## THE PROBLEM
In the copy, include no images, and repeat each entry precisely as written.

## SOURCE DATA
+++

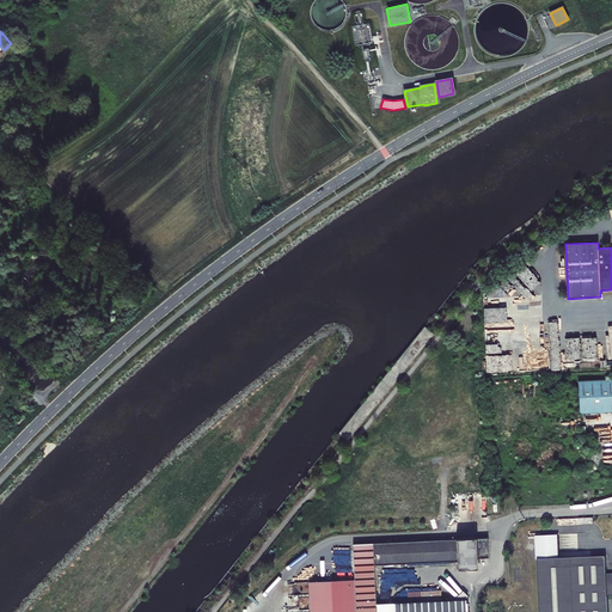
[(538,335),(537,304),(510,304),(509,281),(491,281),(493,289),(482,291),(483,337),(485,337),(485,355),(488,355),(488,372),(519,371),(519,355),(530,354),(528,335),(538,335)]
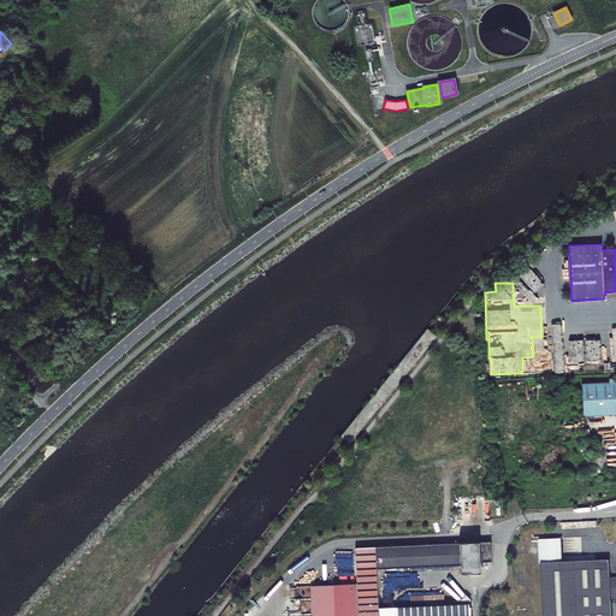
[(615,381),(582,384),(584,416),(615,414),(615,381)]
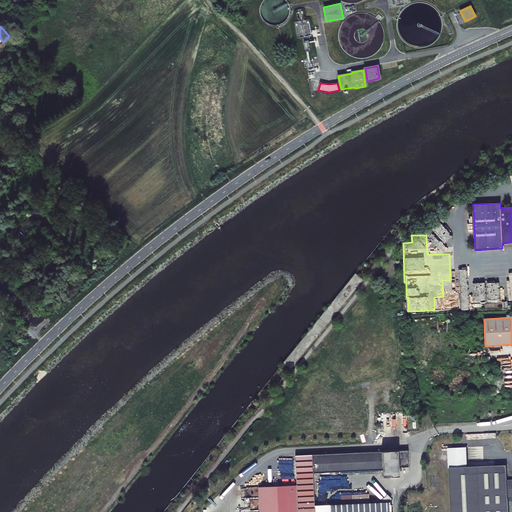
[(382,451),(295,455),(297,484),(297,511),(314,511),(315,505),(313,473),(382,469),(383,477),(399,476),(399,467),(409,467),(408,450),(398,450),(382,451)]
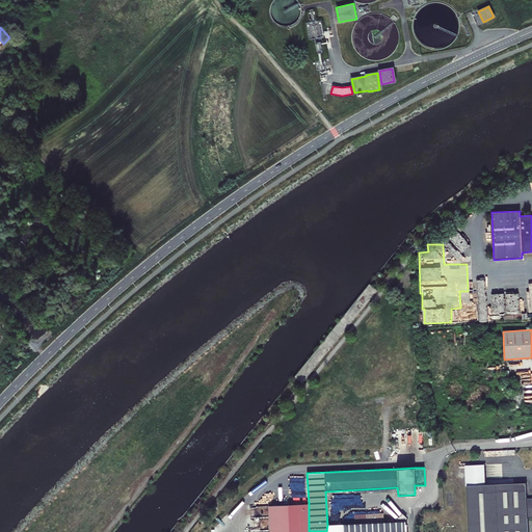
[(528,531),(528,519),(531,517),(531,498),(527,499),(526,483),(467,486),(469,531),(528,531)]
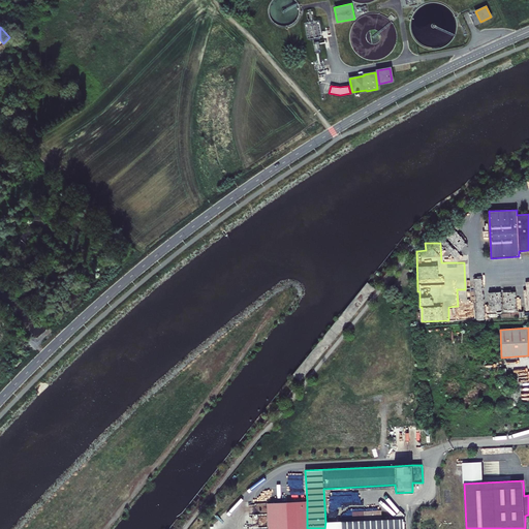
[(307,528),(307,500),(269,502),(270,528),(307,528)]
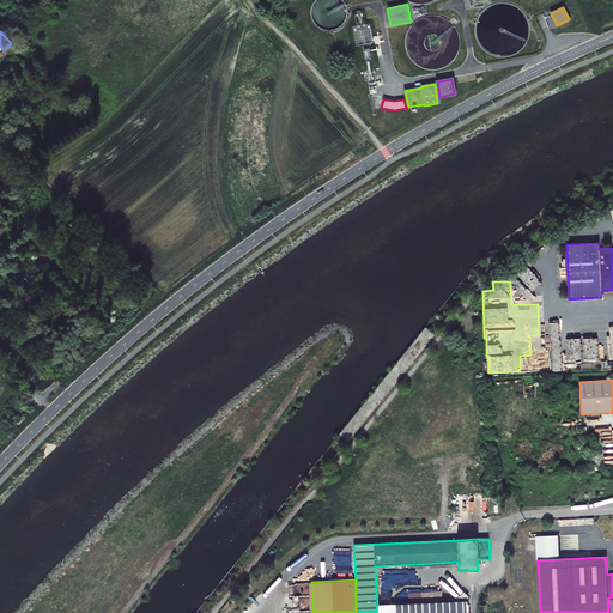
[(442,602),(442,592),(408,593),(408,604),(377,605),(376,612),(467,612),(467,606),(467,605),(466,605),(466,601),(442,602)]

+++

## RESPONSE TO THIS EXERCISE
[(538,335),(537,304),(510,304),(509,281),(491,281),(493,289),(482,291),(483,337),(485,337),(485,355),(488,355),(488,372),(519,371),(519,355),(530,354),(528,335),(538,335)]
[(615,381),(582,384),(584,416),(615,414),(615,381)]
[(382,451),(295,455),(297,484),(297,511),(314,511),(315,505),(313,473),(382,469),(383,477),(399,476),(399,467),(409,467),(408,450),(398,450),(382,451)]
[(528,531),(528,519),(531,517),(531,498),(527,499),(526,483),(467,486),(469,531),(528,531)]
[(307,528),(307,500),(269,502),(270,528),(307,528)]
[(442,602),(442,592),(408,593),(408,604),(377,605),(376,612),(467,612),(467,606),(467,605),(466,605),(466,601),(442,602)]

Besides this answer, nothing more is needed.